Activity:
Restate every entry verbatim; drop the pictures.

┌─ Input material

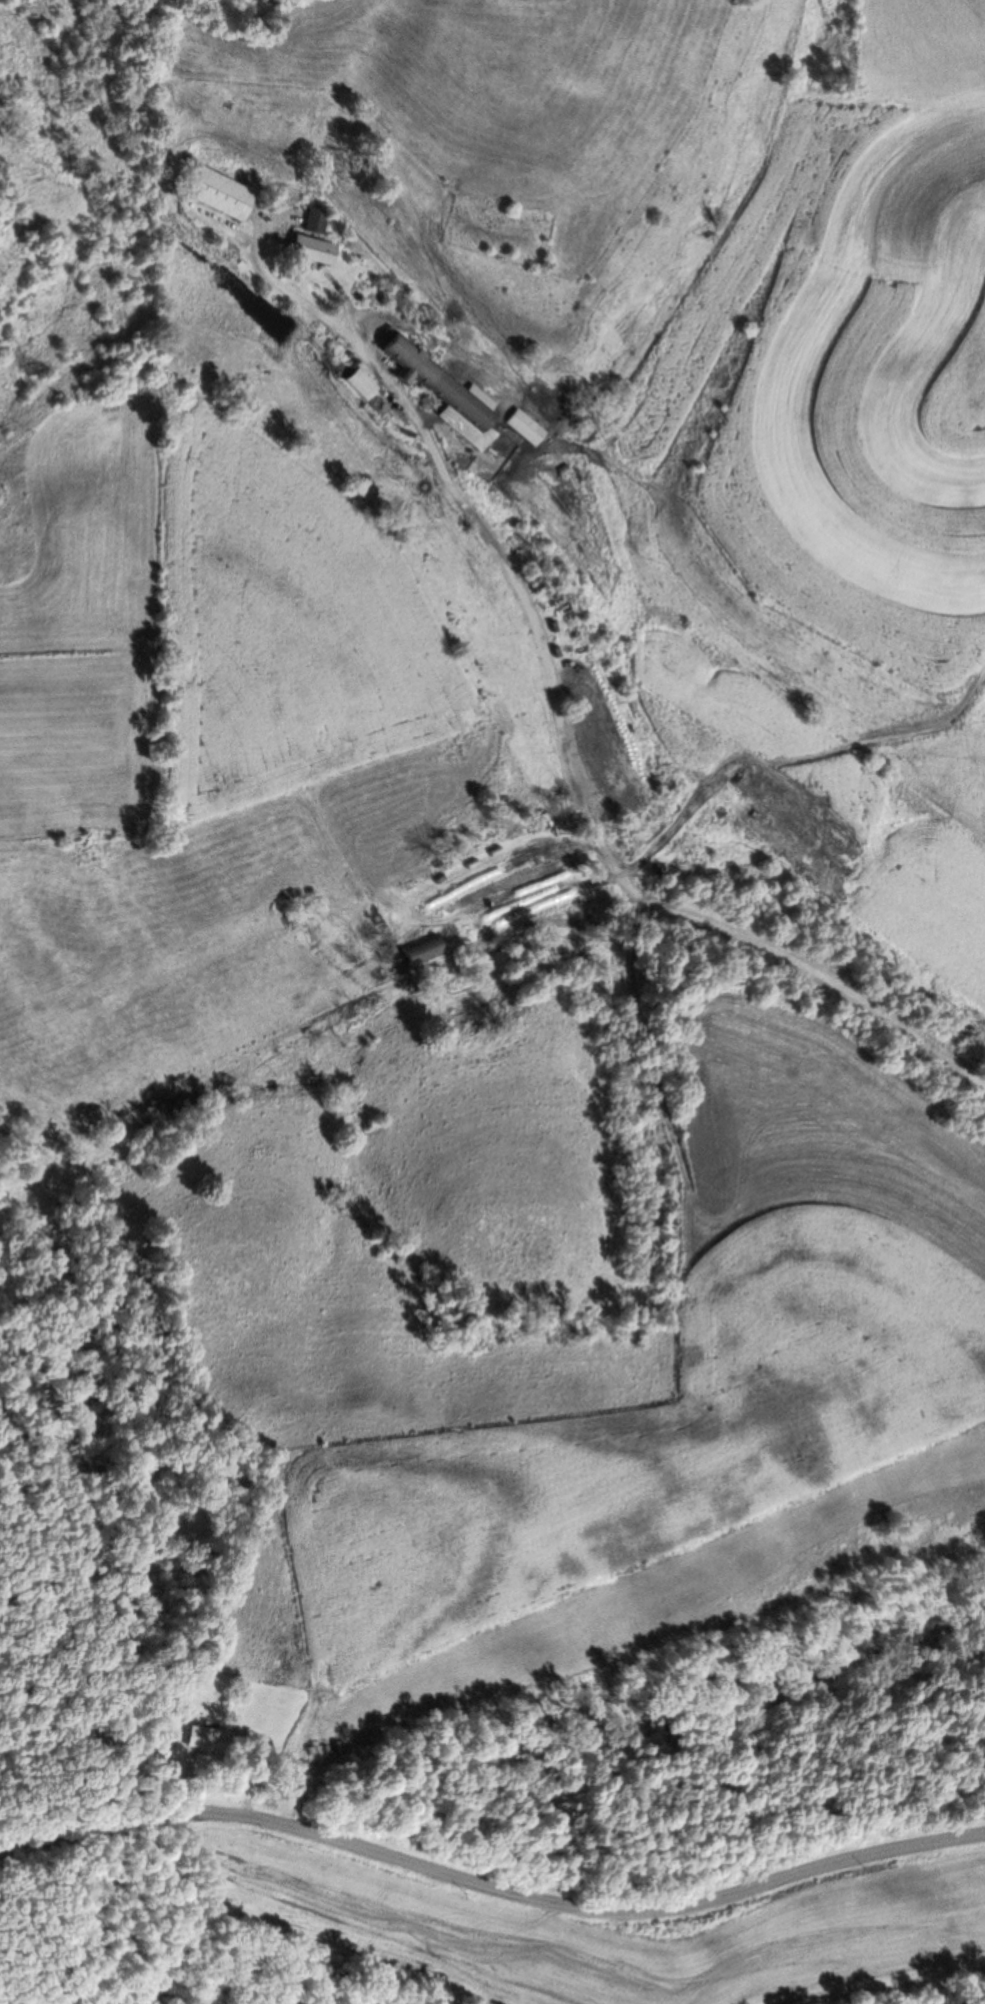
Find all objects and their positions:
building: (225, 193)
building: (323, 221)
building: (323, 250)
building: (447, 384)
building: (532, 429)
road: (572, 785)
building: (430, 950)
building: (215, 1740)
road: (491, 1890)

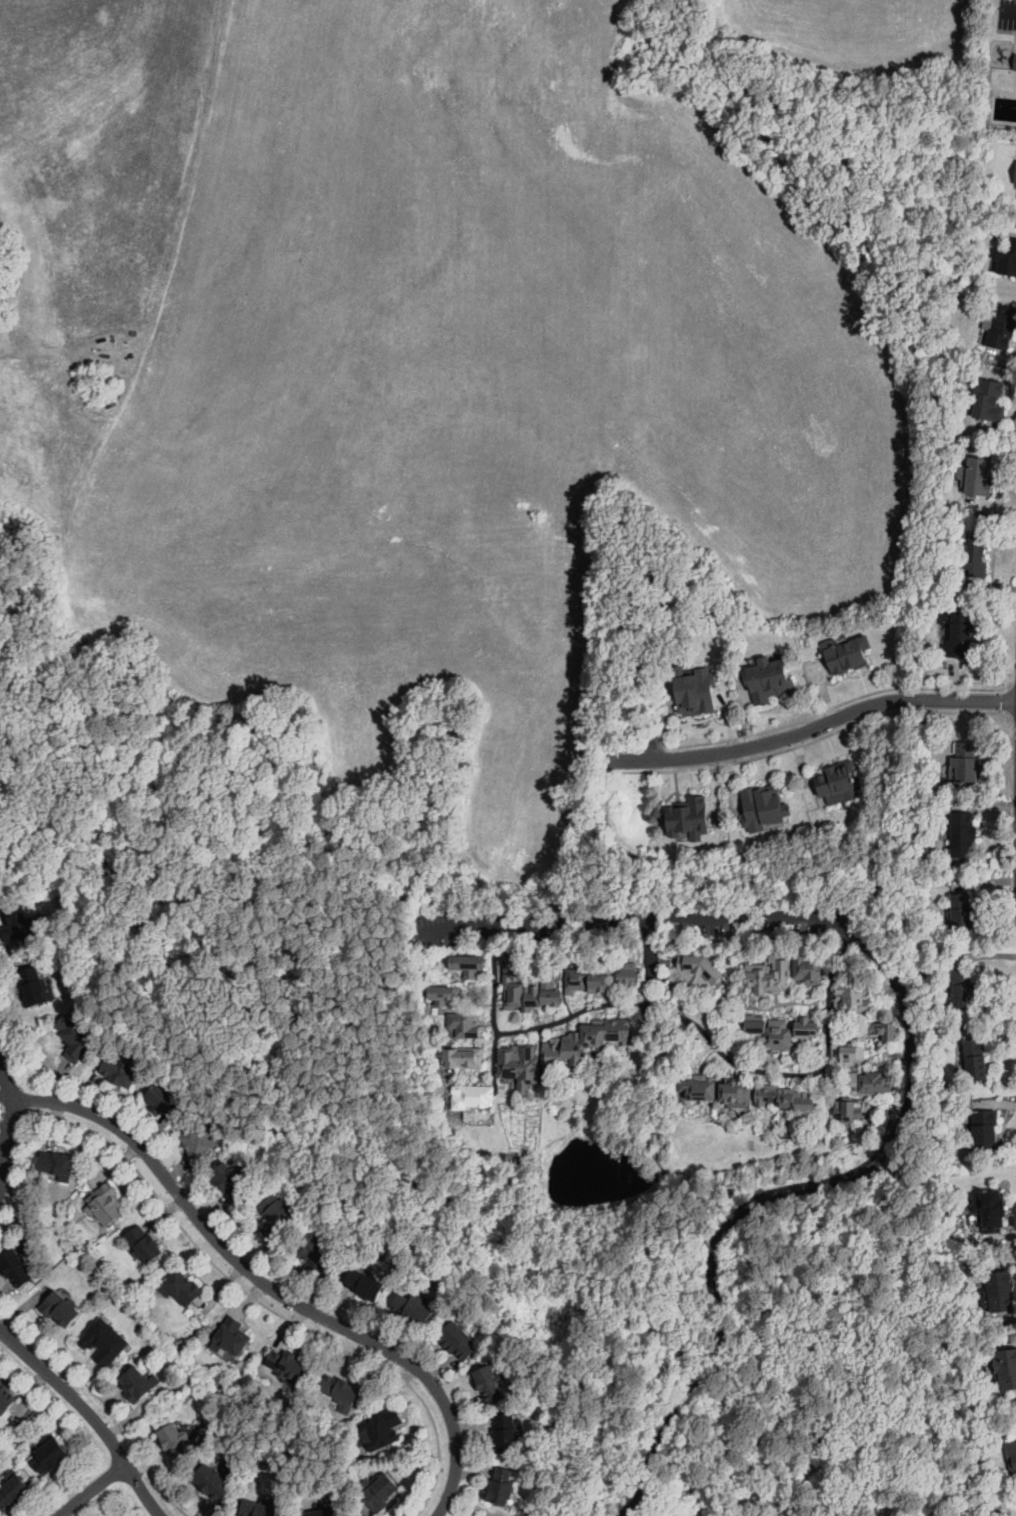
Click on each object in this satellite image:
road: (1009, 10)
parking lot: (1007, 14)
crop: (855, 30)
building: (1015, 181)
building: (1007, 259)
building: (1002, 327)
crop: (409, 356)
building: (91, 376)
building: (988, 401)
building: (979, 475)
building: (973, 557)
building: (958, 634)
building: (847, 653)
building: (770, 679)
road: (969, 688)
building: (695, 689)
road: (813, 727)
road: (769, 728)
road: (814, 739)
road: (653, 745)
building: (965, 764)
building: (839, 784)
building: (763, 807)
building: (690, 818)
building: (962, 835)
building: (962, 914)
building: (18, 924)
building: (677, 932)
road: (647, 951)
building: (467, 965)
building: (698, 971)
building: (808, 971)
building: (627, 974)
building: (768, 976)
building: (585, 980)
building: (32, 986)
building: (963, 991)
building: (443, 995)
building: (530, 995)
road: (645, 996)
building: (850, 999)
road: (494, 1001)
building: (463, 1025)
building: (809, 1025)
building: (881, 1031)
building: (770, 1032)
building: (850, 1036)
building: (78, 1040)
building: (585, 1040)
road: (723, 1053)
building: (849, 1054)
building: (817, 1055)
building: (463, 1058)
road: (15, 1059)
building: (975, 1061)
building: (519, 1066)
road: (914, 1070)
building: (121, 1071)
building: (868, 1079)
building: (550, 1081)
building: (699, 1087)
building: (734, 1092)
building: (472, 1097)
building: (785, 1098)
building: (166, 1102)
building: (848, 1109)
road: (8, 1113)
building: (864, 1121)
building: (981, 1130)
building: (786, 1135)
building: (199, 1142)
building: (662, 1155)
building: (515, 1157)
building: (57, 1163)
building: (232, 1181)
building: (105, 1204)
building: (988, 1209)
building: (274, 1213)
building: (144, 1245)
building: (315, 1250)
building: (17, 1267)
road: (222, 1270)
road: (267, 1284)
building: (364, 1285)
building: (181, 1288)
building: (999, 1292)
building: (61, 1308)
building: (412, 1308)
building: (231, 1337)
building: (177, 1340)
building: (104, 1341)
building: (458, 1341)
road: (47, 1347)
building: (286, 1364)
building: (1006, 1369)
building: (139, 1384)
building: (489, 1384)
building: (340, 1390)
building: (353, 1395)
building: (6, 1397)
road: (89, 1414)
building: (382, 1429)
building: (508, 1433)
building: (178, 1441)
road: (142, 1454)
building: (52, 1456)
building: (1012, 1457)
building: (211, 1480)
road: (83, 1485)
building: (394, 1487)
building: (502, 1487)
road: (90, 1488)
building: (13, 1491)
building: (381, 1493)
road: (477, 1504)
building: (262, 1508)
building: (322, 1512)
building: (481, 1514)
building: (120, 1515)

└─

Response area:
Find all objects and their positions:
building: (225, 193)
building: (323, 221)
building: (323, 250)
building: (447, 384)
building: (532, 429)
road: (572, 785)
building: (430, 950)
building: (215, 1740)
road: (491, 1890)

Click on each object in this satellite image:
road: (1009, 10)
parking lot: (1007, 14)
crop: (855, 30)
building: (1015, 181)
building: (1007, 259)
building: (1002, 327)
crop: (409, 356)
building: (91, 376)
building: (988, 401)
building: (979, 475)
building: (973, 557)
building: (958, 634)
building: (847, 653)
building: (770, 679)
road: (969, 688)
building: (695, 689)
road: (813, 727)
road: (769, 728)
road: (814, 739)
road: (653, 745)
building: (965, 764)
building: (839, 784)
building: (763, 807)
building: (690, 818)
building: (962, 835)
building: (962, 914)
building: (18, 924)
building: (677, 932)
road: (647, 951)
building: (467, 965)
building: (698, 971)
building: (808, 971)
building: (627, 974)
building: (768, 976)
building: (585, 980)
building: (32, 986)
building: (963, 991)
building: (443, 995)
building: (530, 995)
road: (645, 996)
building: (850, 999)
road: (494, 1001)
building: (463, 1025)
building: (809, 1025)
building: (881, 1031)
building: (770, 1032)
building: (850, 1036)
building: (78, 1040)
building: (585, 1040)
road: (723, 1053)
building: (849, 1054)
building: (817, 1055)
building: (463, 1058)
road: (15, 1059)
building: (975, 1061)
building: (519, 1066)
road: (914, 1070)
building: (121, 1071)
building: (868, 1079)
building: (550, 1081)
building: (699, 1087)
building: (734, 1092)
building: (472, 1097)
building: (785, 1098)
building: (166, 1102)
building: (848, 1109)
road: (8, 1113)
building: (864, 1121)
building: (981, 1130)
building: (786, 1135)
building: (199, 1142)
building: (662, 1155)
building: (515, 1157)
building: (57, 1163)
building: (232, 1181)
building: (105, 1204)
building: (988, 1209)
building: (274, 1213)
building: (144, 1245)
building: (315, 1250)
building: (17, 1267)
road: (222, 1270)
road: (267, 1284)
building: (364, 1285)
building: (181, 1288)
building: (999, 1292)
building: (61, 1308)
building: (412, 1308)
building: (231, 1337)
building: (177, 1340)
building: (104, 1341)
building: (458, 1341)
road: (47, 1347)
building: (286, 1364)
building: (1006, 1369)
building: (139, 1384)
building: (489, 1384)
building: (340, 1390)
building: (353, 1395)
building: (6, 1397)
road: (89, 1414)
building: (382, 1429)
building: (508, 1433)
building: (178, 1441)
road: (142, 1454)
building: (52, 1456)
building: (1012, 1457)
building: (211, 1480)
road: (83, 1485)
building: (394, 1487)
building: (502, 1487)
road: (90, 1488)
building: (13, 1491)
building: (381, 1493)
road: (477, 1504)
building: (262, 1508)
building: (322, 1512)
building: (481, 1514)
building: (120, 1515)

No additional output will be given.